[Requirement]: Below are several records. Retype exactly those lines running from the one with "R2: none -> 680k (INV, VX)" through the one with "U5 pin out: FB -> VO", end lines included, and no others.

[Input data]:
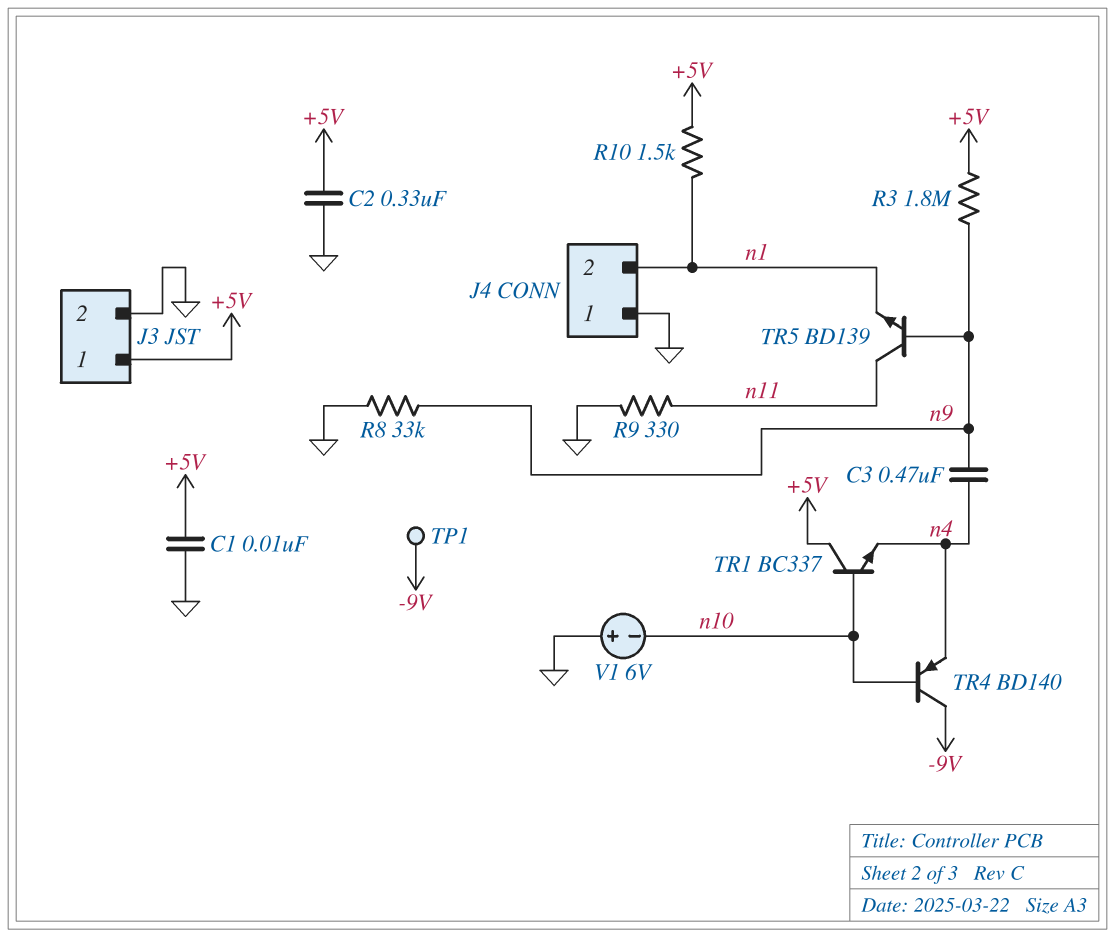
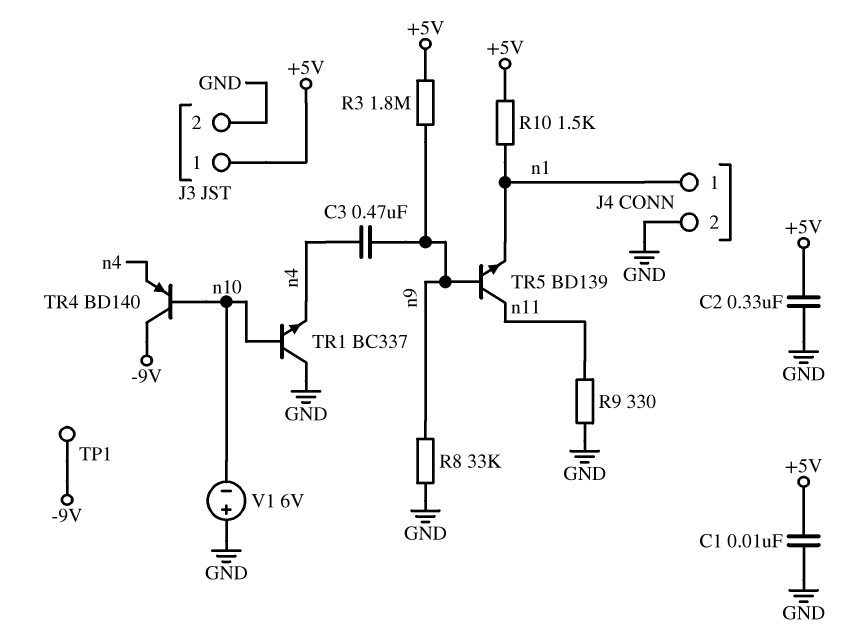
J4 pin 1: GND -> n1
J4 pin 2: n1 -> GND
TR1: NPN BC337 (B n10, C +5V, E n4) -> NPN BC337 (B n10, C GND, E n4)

...

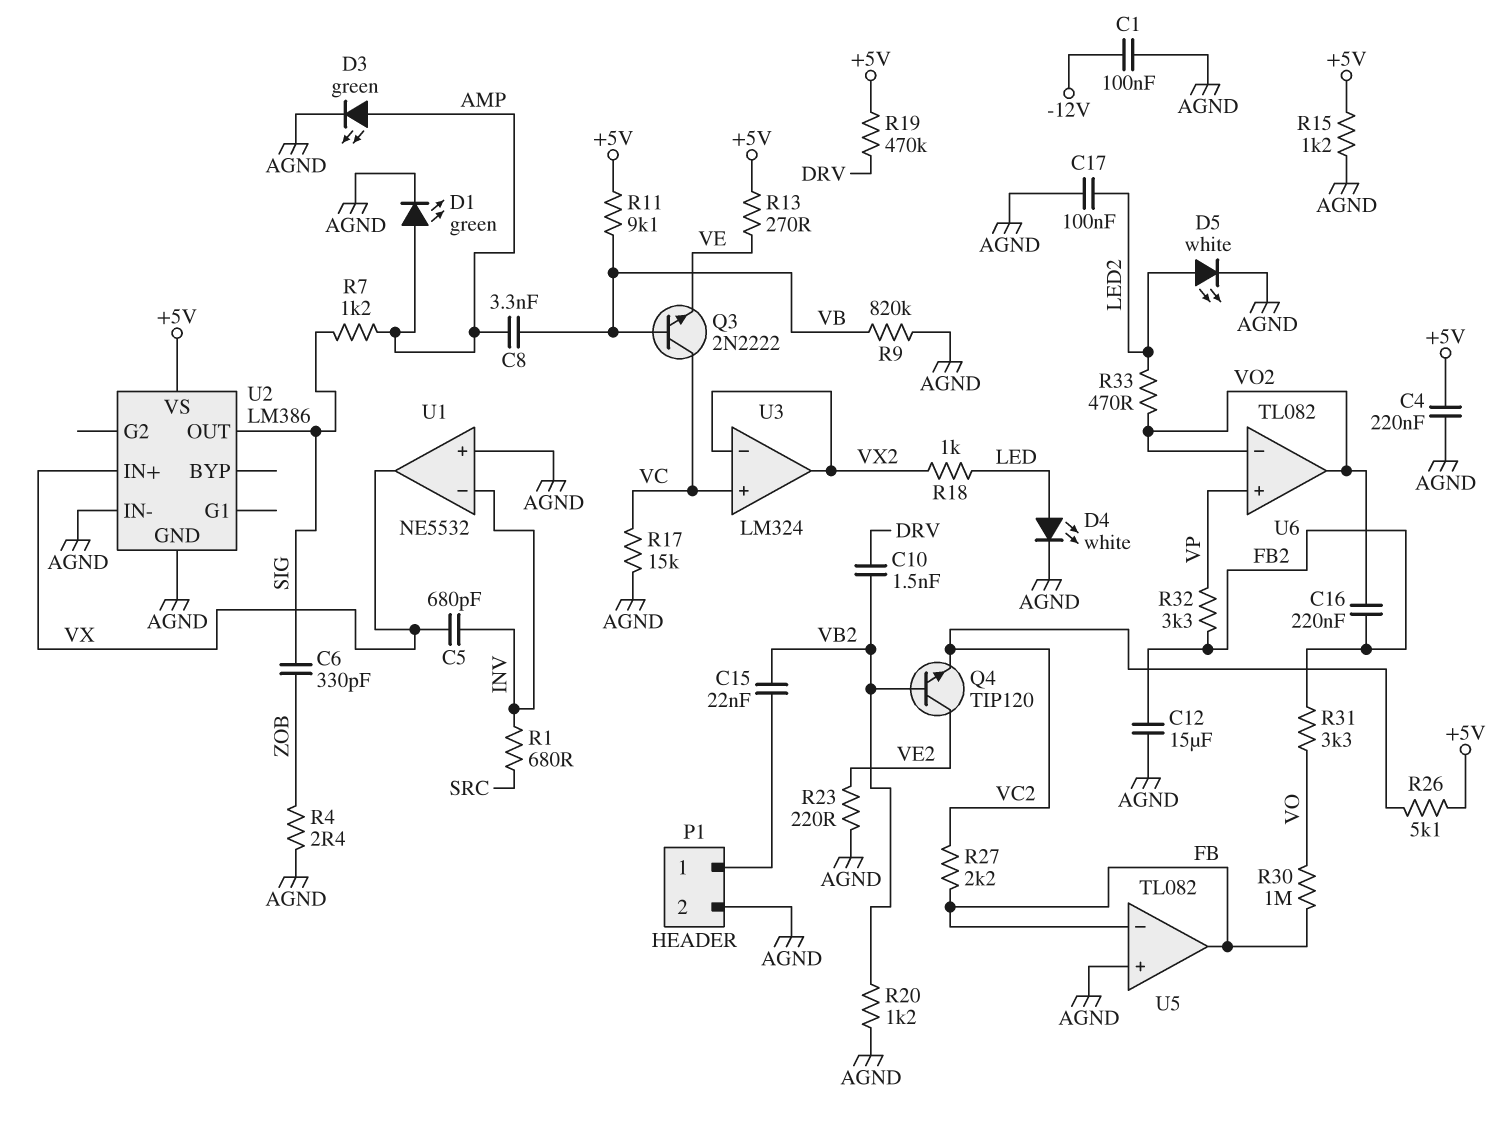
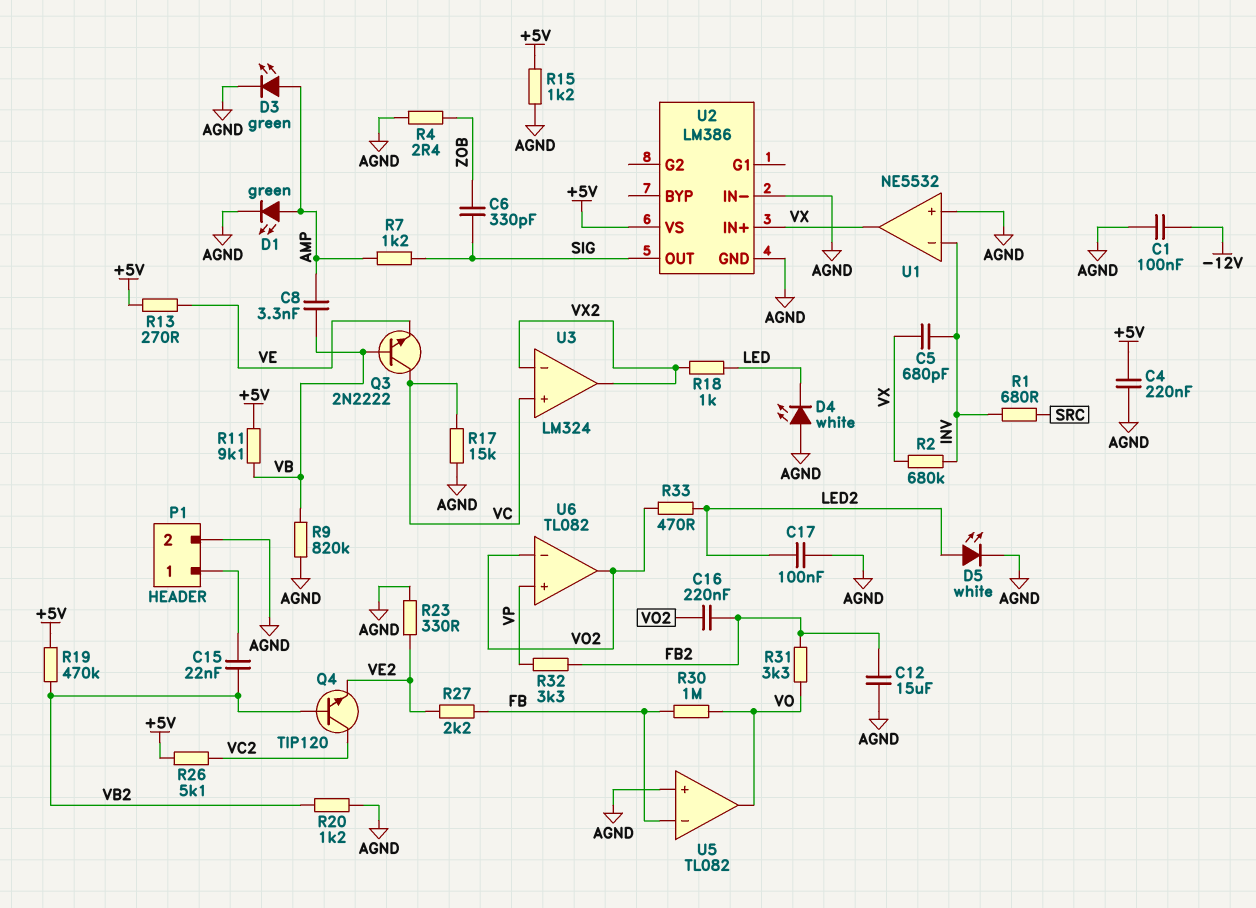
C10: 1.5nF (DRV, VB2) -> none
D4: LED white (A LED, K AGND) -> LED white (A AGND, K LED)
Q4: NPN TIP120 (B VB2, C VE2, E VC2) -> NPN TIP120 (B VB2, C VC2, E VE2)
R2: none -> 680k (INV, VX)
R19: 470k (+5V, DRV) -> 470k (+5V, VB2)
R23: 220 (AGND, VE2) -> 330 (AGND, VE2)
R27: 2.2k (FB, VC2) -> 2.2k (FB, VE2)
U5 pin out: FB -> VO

[Task solution]:
R2: none -> 680k (INV, VX)
R19: 470k (+5V, DRV) -> 470k (+5V, VB2)
R23: 220 (AGND, VE2) -> 330 (AGND, VE2)
R27: 2.2k (FB, VC2) -> 2.2k (FB, VE2)
U5 pin out: FB -> VO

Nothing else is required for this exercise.